Goal of the exercise =
If a line contains "Q1: NPN (B GATE, C", it is the last one to write out; begin with the first line of the records and copy each exactly.
= Beginning of Section =
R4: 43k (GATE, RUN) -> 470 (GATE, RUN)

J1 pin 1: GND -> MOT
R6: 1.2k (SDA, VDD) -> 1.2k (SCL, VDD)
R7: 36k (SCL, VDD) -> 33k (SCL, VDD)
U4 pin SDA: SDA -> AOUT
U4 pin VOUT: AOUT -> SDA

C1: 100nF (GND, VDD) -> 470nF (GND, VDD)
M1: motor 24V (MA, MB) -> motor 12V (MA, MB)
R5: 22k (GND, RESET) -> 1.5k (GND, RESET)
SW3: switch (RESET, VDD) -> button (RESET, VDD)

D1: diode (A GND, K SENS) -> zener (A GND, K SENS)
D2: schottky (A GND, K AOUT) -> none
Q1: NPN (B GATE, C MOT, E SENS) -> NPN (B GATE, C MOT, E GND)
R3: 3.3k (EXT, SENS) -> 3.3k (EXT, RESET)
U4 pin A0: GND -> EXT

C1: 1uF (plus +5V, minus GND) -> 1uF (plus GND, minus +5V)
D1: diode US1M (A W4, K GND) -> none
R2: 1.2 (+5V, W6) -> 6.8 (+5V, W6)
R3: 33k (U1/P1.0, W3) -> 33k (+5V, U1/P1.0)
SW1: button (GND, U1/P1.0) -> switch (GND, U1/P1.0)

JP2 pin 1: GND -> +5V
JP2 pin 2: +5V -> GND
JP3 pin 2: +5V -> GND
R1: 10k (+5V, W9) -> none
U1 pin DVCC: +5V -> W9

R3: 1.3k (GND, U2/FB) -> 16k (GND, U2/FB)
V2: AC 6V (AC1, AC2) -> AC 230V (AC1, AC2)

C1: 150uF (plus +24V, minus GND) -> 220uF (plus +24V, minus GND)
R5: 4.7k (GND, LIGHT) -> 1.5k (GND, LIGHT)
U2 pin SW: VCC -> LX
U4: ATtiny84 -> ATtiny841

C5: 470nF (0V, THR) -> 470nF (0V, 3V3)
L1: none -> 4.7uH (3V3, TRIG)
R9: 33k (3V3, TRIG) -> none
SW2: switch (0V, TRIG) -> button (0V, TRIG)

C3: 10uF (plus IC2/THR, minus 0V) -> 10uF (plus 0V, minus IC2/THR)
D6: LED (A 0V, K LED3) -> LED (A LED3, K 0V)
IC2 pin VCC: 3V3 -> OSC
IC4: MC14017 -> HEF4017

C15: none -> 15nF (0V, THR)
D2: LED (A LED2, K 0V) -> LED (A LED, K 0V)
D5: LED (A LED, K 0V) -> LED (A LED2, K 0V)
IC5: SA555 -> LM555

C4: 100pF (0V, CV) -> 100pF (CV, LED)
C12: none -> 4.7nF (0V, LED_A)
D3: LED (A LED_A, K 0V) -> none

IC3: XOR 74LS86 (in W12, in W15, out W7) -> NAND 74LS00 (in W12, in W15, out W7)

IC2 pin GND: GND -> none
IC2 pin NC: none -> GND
= End of Section =
Response below =
R4: 43k (GATE, RUN) -> 470 (GATE, RUN)

J1 pin 1: GND -> MOT
R6: 1.2k (SDA, VDD) -> 1.2k (SCL, VDD)
R7: 36k (SCL, VDD) -> 33k (SCL, VDD)
U4 pin SDA: SDA -> AOUT
U4 pin VOUT: AOUT -> SDA

C1: 100nF (GND, VDD) -> 470nF (GND, VDD)
M1: motor 24V (MA, MB) -> motor 12V (MA, MB)
R5: 22k (GND, RESET) -> 1.5k (GND, RESET)
SW3: switch (RESET, VDD) -> button (RESET, VDD)

D1: diode (A GND, K SENS) -> zener (A GND, K SENS)
D2: schottky (A GND, K AOUT) -> none
Q1: NPN (B GATE, C MOT, E SENS) -> NPN (B GATE, C MOT, E GND)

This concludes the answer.